[Dataset entries]
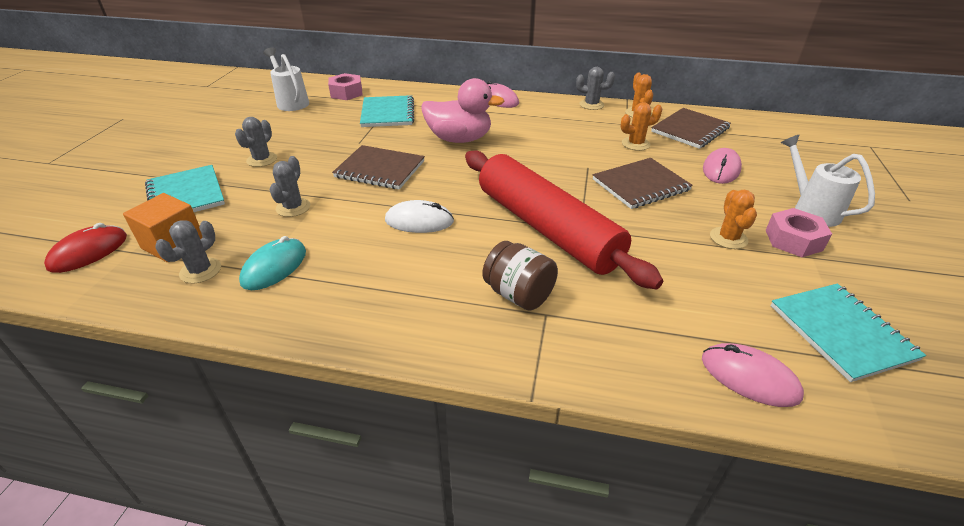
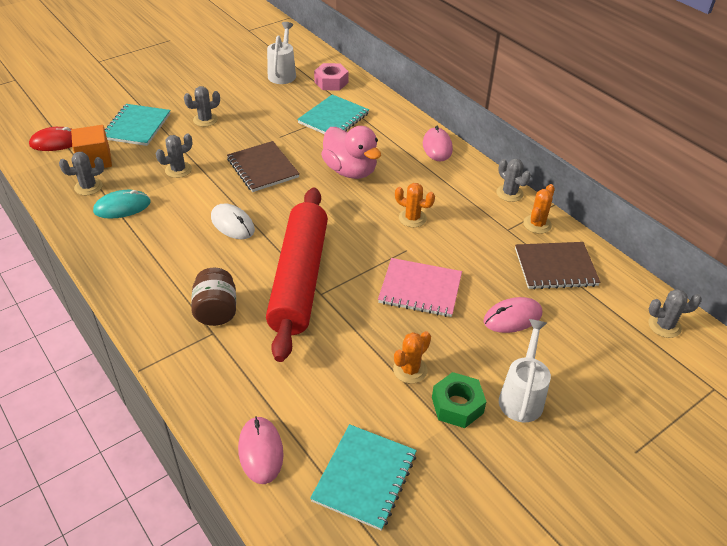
camera: 40 degrees right, 5 degrees up
brown notebook [593,158,693,209] -> pink notebook [378,258,462,317]
orange cactus [621,102,662,151] -> orange cactus moved to [395,183,435,227]
pink nut [766,208,832,257] -> green nut [432,372,486,428]
none -> grey cactus [648,289,702,338]

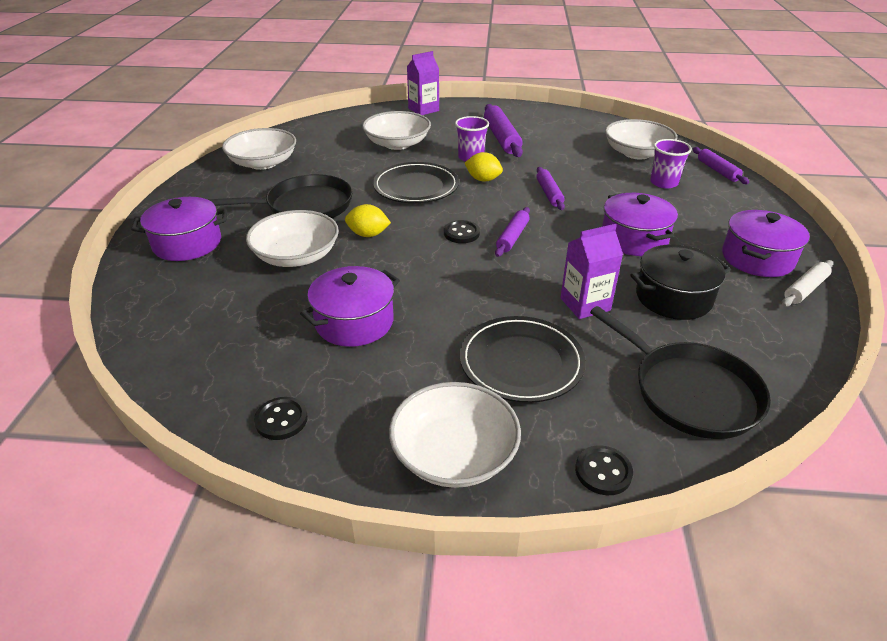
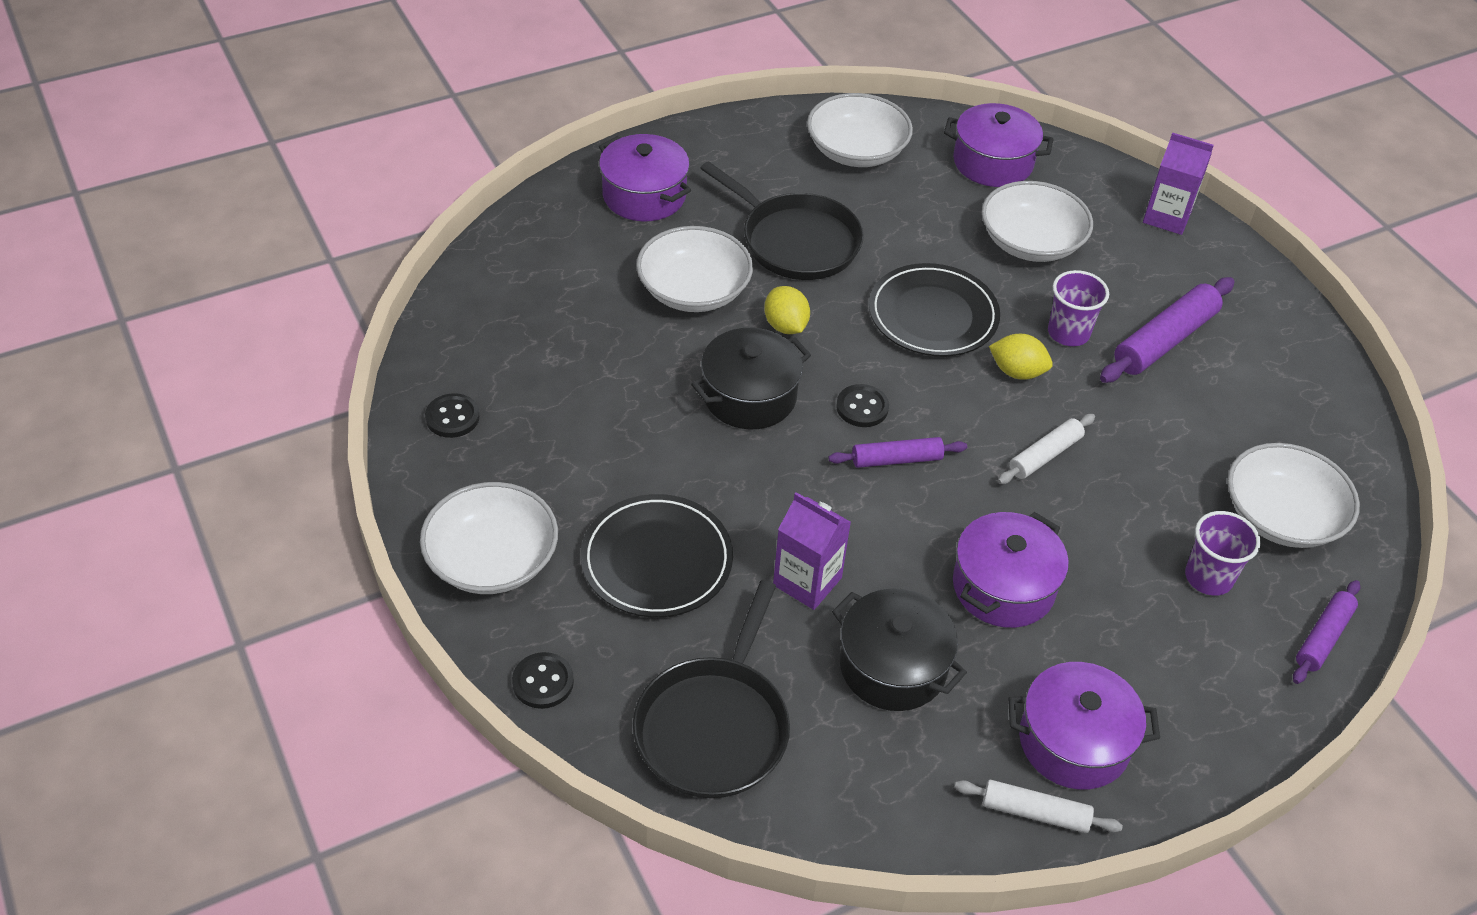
camera: 55 degrees right, 10 degrees up
purple pot [300,266,400,347] -> purple pot moved to [944,103,1054,187]
yellow lemon [465,152,503,181] -> yellow lemon turned 60 degrees counterclockwise [989,334,1053,380]
purple rolling pin [536,167,565,210] -> white rolling pin [998,414,1095,484]
none -> black pot [691,328,811,429]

→ Job item: Nothing but the lines from the line containing "orange cactus [621,102,662,151]" to the end of the records above should be repeated, exactly and with every picture omitted.

→ Reply:
orange cactus [621,102,662,151] -> orange cactus moved to [395,183,435,227]
pink nut [766,208,832,257] -> green nut [432,372,486,428]
none -> grey cactus [648,289,702,338]

camera: 55 degrees right, 10 degrees up
purple pot [300,266,400,347] -> purple pot moved to [944,103,1054,187]
yellow lemon [465,152,503,181] -> yellow lemon turned 60 degrees counterclockwise [989,334,1053,380]
purple rolling pin [536,167,565,210] -> white rolling pin [998,414,1095,484]
none -> black pot [691,328,811,429]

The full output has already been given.